_WORK TO COMPLETE_
Once the line with "orange jar [293,369,355,451]" is found in the data, output it and each following line exactly, up to and including the line with "pink marker [590,416,631,458]", and nothing before or after.

[SUPPLIED ENTRIES]

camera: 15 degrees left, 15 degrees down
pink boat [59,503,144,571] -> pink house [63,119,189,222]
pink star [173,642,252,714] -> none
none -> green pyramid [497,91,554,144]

[/SUPPLIED ENTRIES]
[SUPPLIED ENTRIES]

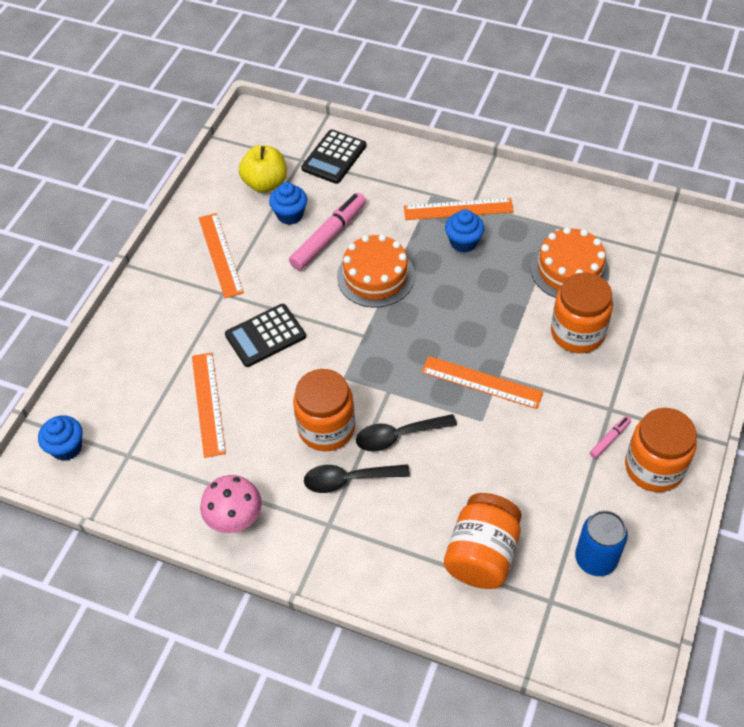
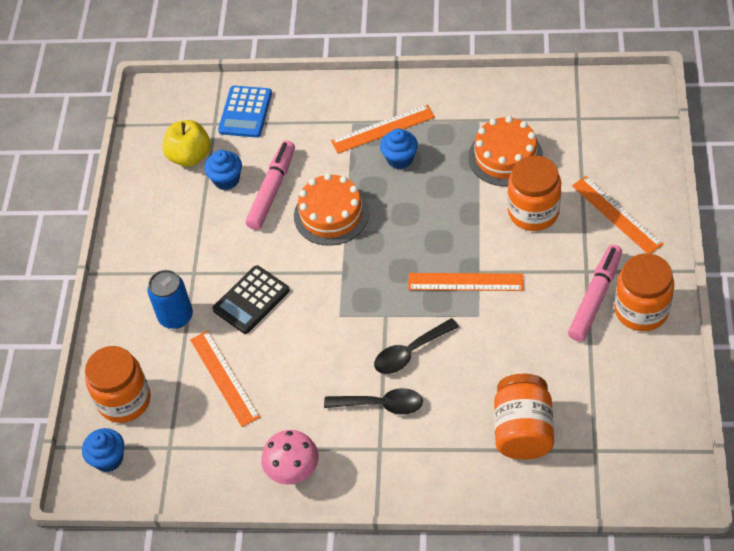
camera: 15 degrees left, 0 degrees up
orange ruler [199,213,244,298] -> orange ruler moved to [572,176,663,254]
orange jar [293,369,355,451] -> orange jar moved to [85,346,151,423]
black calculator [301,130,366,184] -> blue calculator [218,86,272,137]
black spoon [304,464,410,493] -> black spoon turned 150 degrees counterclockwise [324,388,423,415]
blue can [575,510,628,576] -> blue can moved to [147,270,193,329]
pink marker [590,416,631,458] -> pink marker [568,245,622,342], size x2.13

[/SUPPLIED ENTRIES]

_RESULT OF THE EXERCISE_
orange jar [293,369,355,451] -> orange jar moved to [85,346,151,423]
black calculator [301,130,366,184] -> blue calculator [218,86,272,137]
black spoon [304,464,410,493] -> black spoon turned 150 degrees counterclockwise [324,388,423,415]
blue can [575,510,628,576] -> blue can moved to [147,270,193,329]
pink marker [590,416,631,458] -> pink marker [568,245,622,342], size x2.13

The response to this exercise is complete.